--- start ---

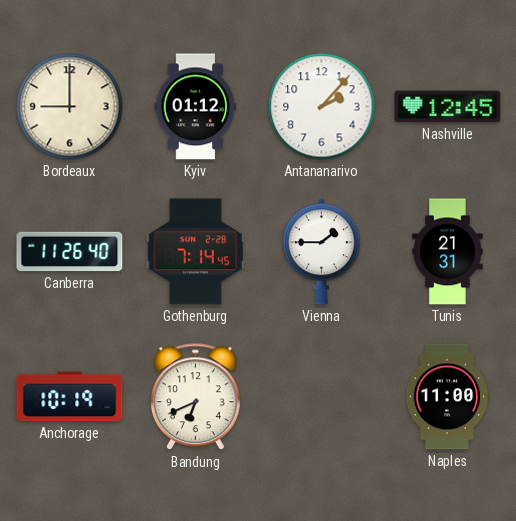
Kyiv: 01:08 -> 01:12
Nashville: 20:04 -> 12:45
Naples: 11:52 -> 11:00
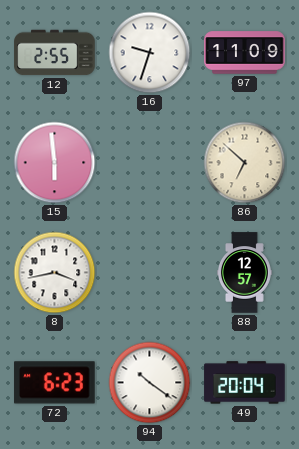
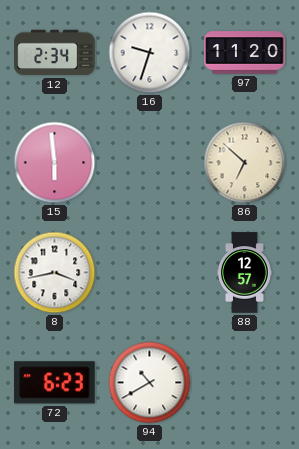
12: 2:55 -> 2:34
97: 11:09 -> 11:20
94: 10:21 -> 10:40
49: 20:04 -> none
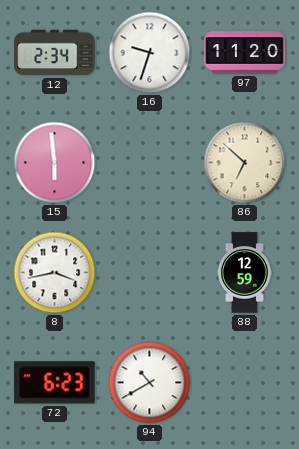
88: 12:57 -> 12:59
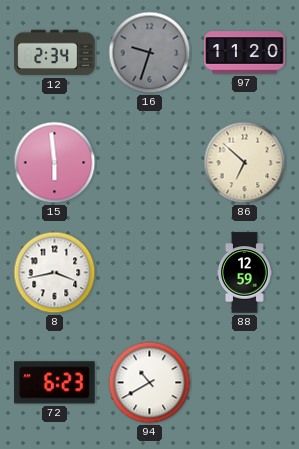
16 dial: white -> grey
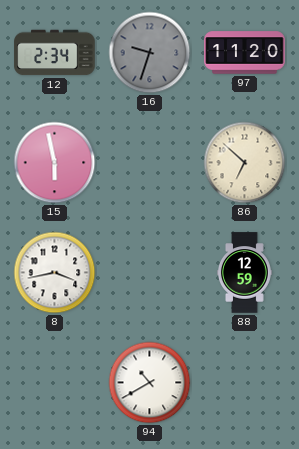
15: 5:59 -> 5:58
72: 6:23 -> none
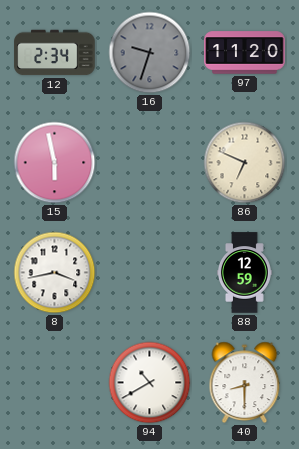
86: 6:52 -> 6:49
40: none -> 8:30
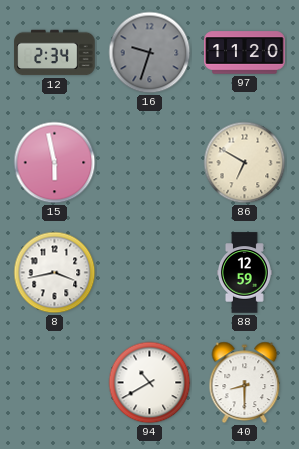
86: 6:49 -> 6:50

--- end ---

Copy every line of the listing above, leaving out the pictures.

Kyiv: 01:08 -> 01:12
Nashville: 20:04 -> 12:45
Naples: 11:52 -> 11:00
12: 2:55 -> 2:34
97: 11:09 -> 11:20
94: 10:21 -> 10:40
49: 20:04 -> none
88: 12:57 -> 12:59
16 dial: white -> grey
15: 5:59 -> 5:58
72: 6:23 -> none
86: 6:52 -> 6:49
40: none -> 8:30
86: 6:49 -> 6:50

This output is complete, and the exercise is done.